> Structured diff data
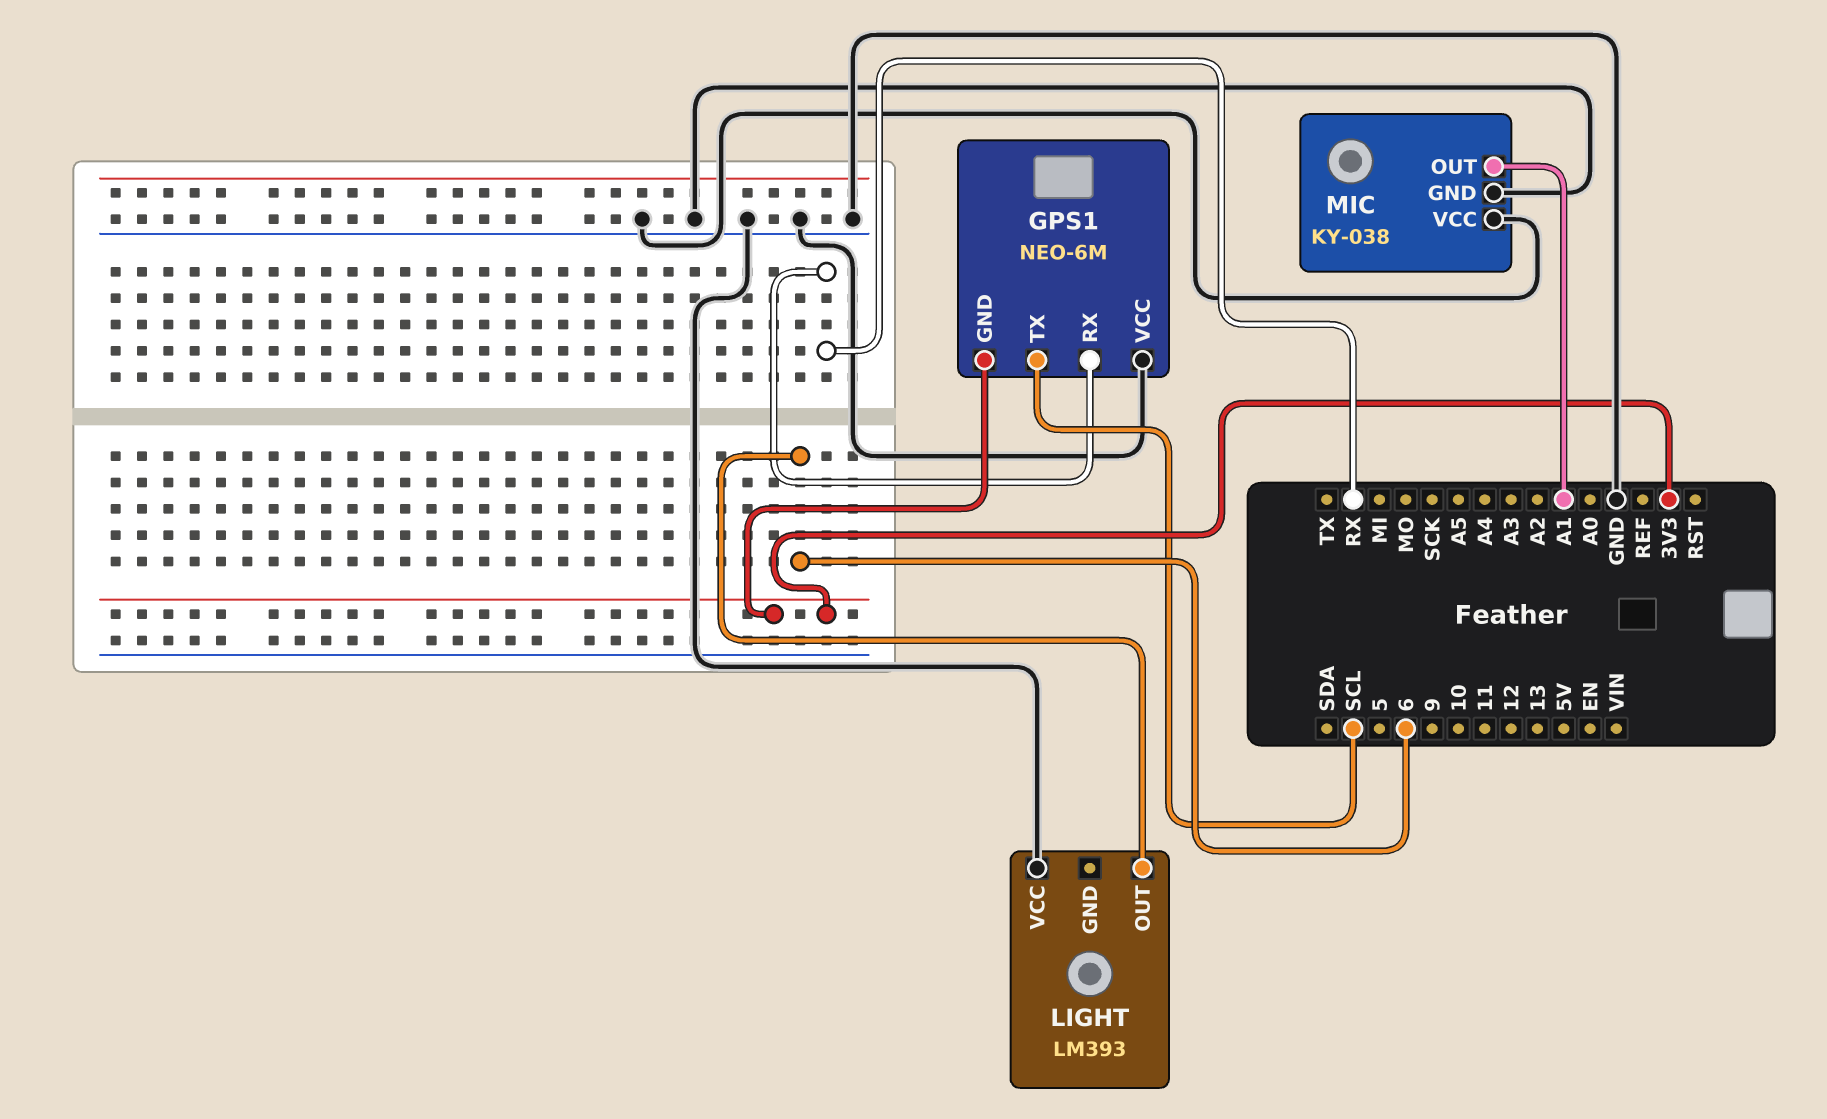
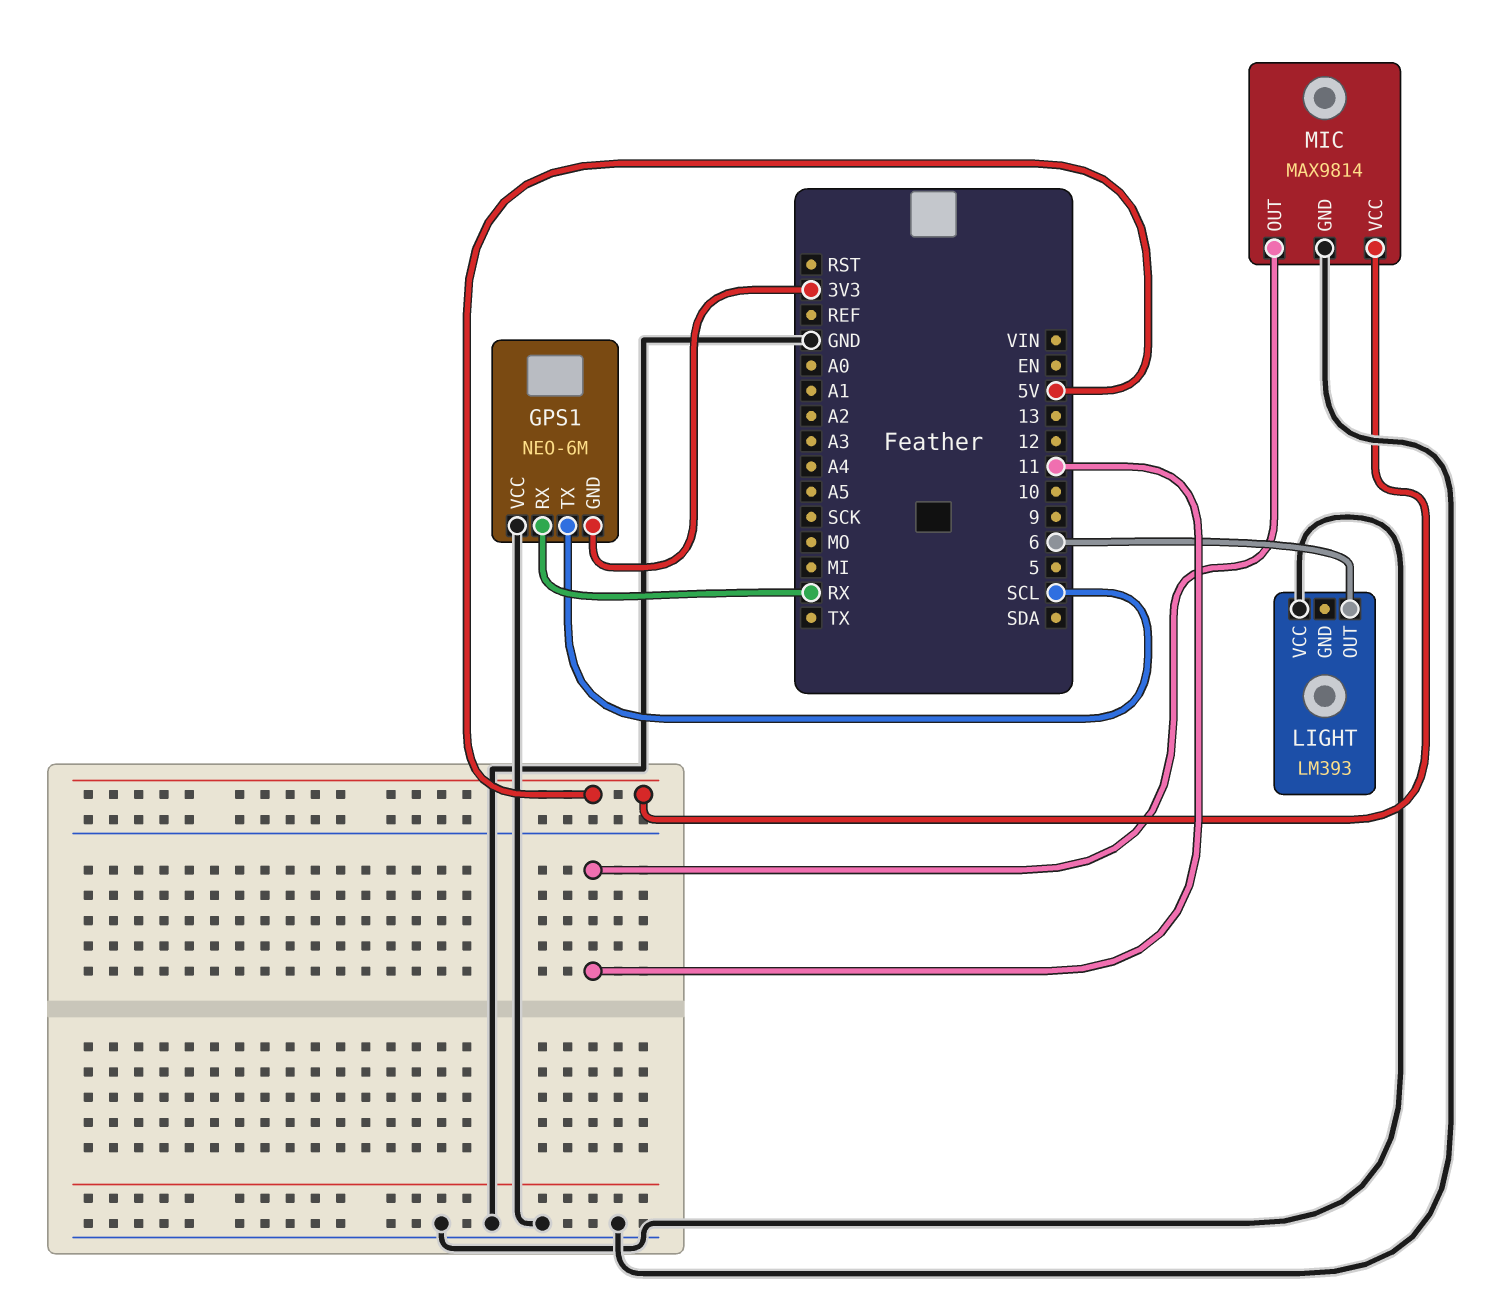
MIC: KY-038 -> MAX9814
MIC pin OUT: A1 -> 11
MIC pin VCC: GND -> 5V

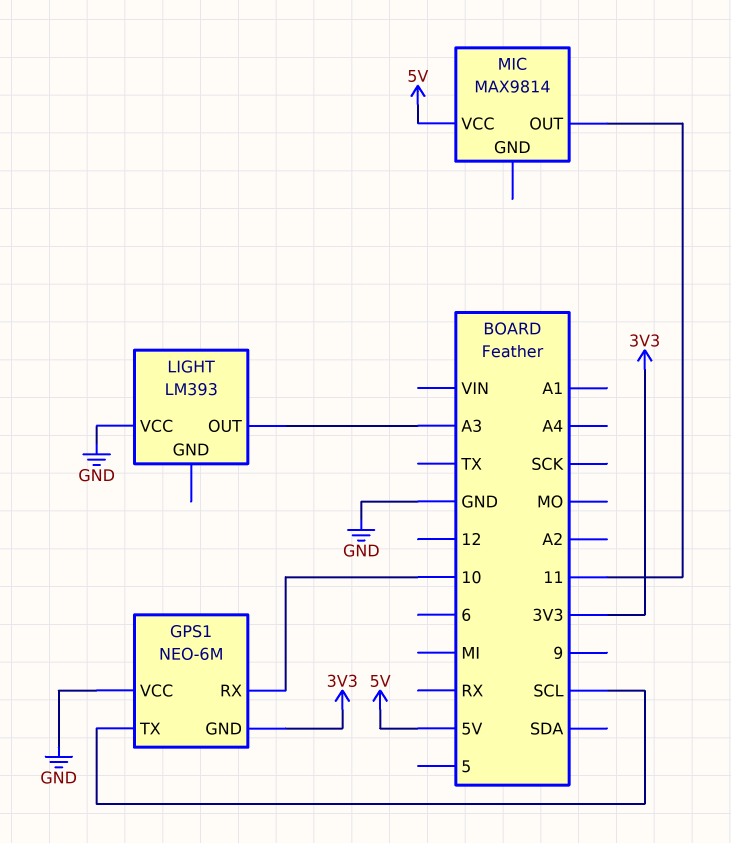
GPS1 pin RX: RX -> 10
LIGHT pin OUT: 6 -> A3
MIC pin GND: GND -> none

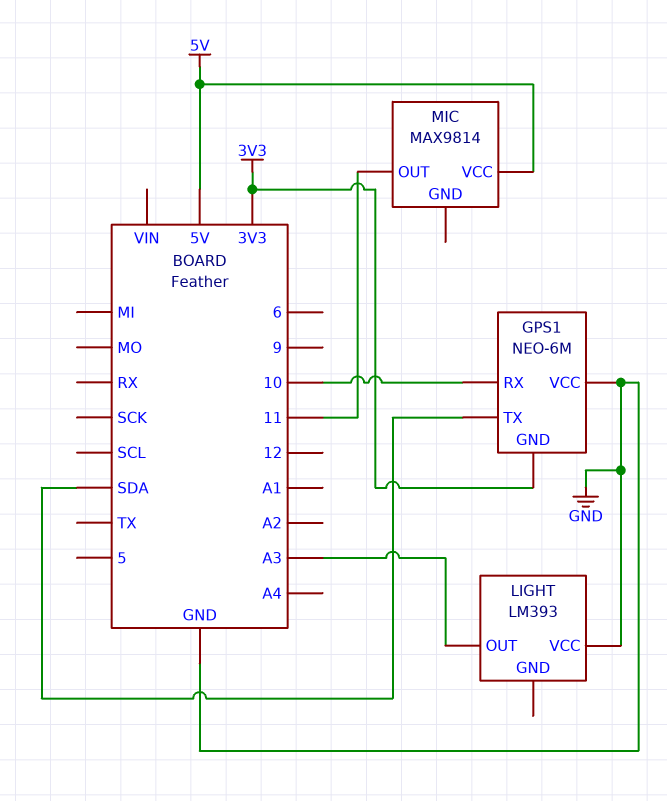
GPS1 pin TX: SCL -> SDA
...
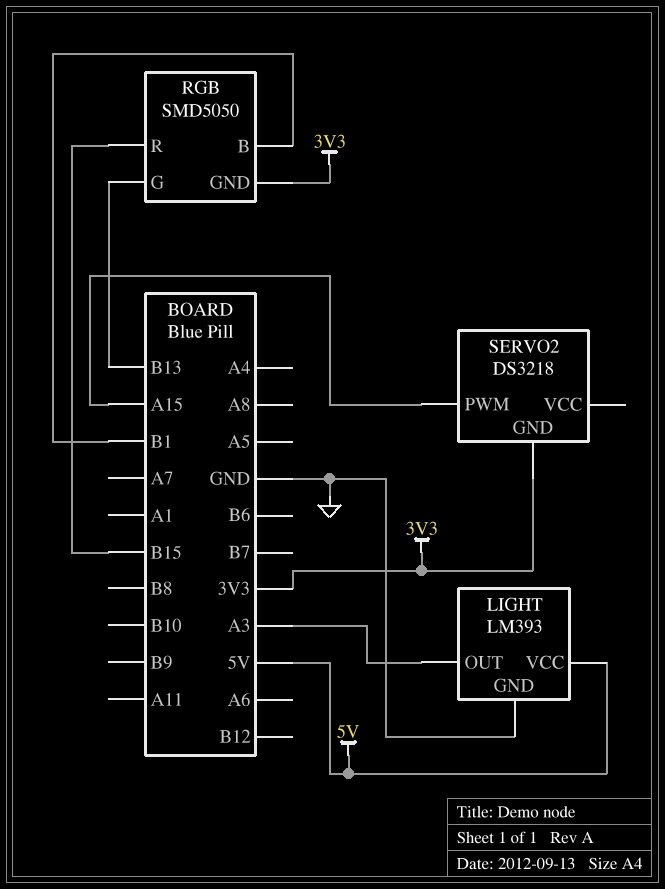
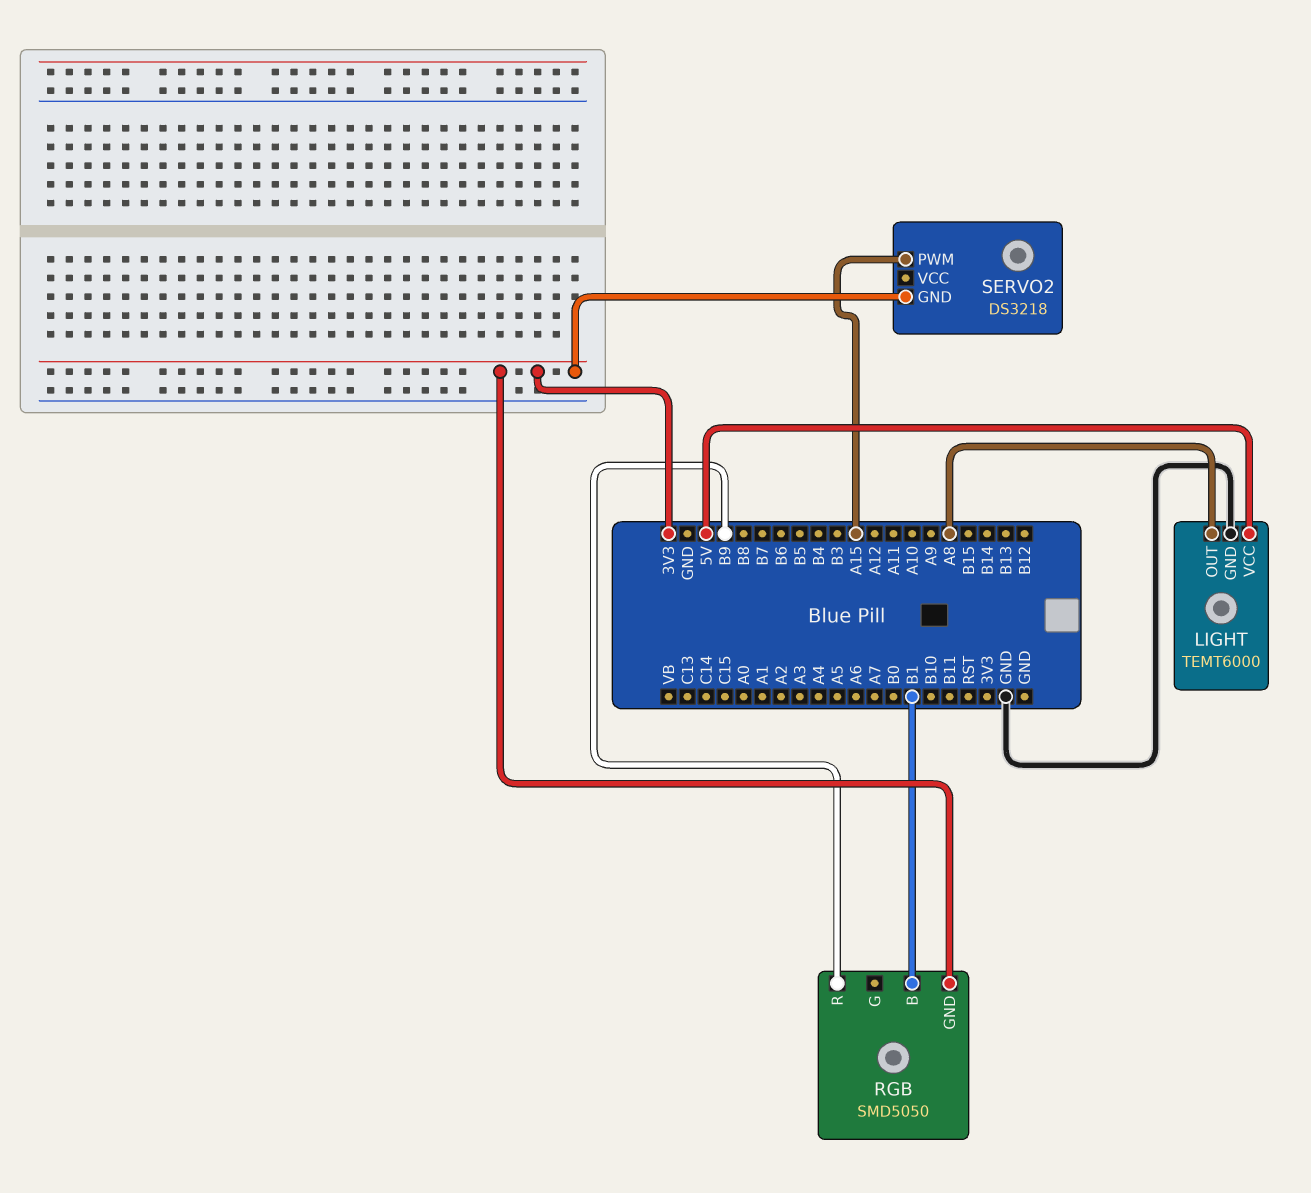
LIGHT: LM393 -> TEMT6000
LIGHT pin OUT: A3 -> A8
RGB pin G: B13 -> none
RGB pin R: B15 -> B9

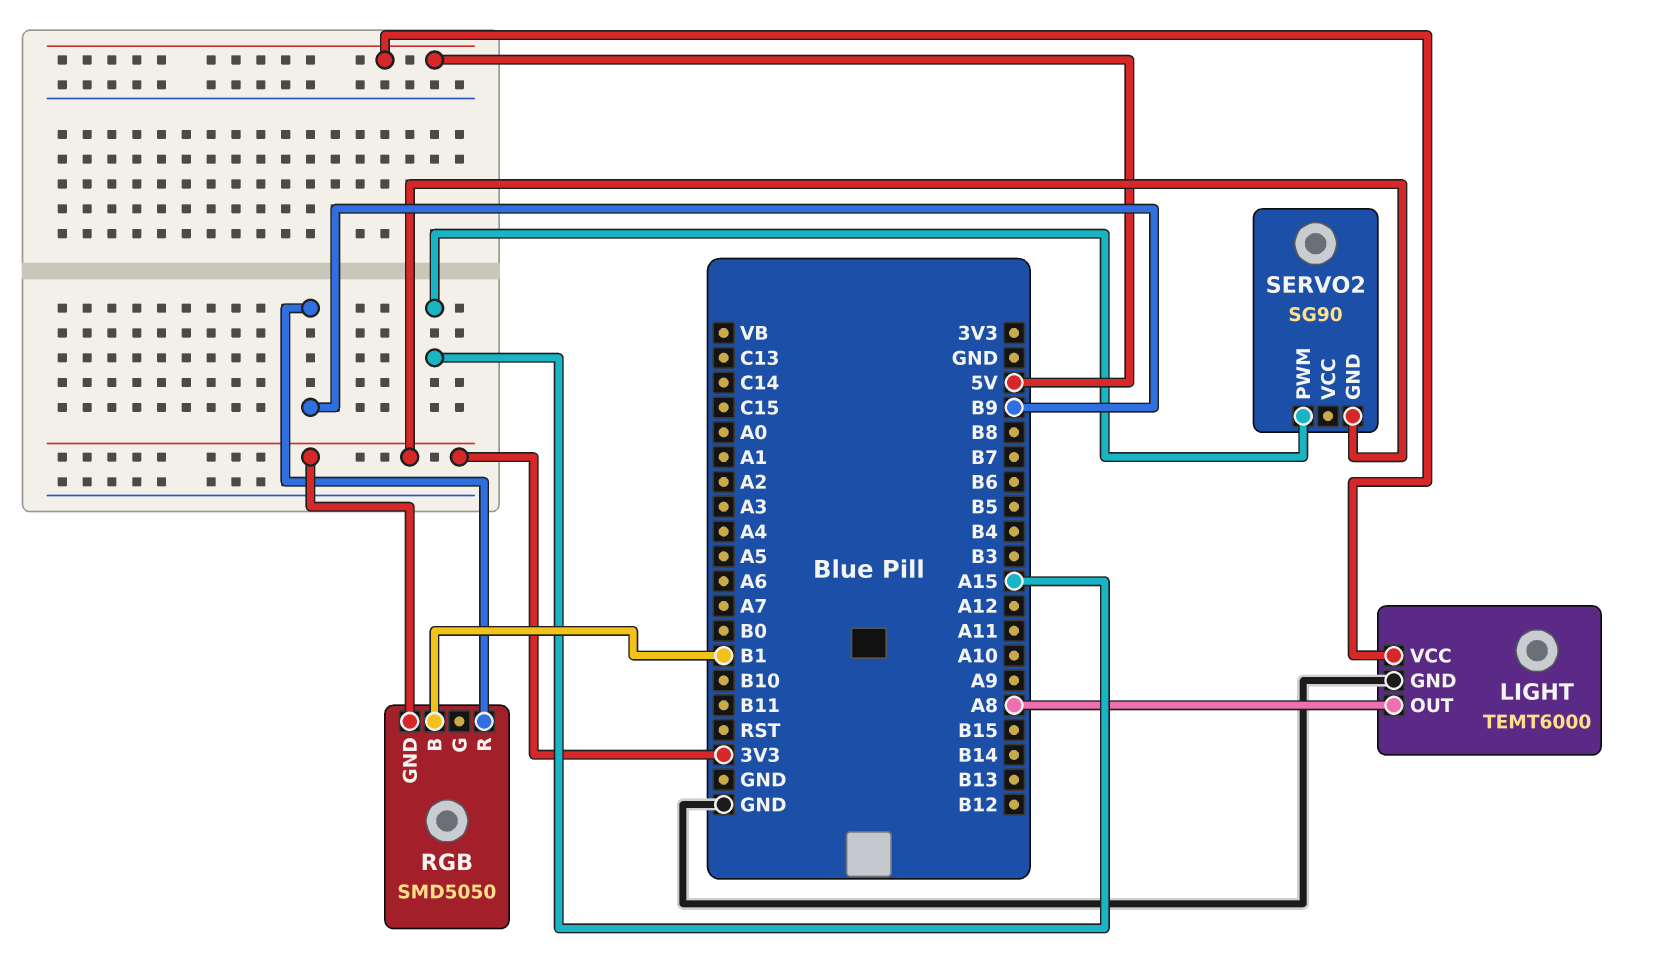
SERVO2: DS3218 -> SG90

> ASSIGNMENT
Say how many lines in the entries include the word "none", with no text around the number.

> ANSWER BELOW
2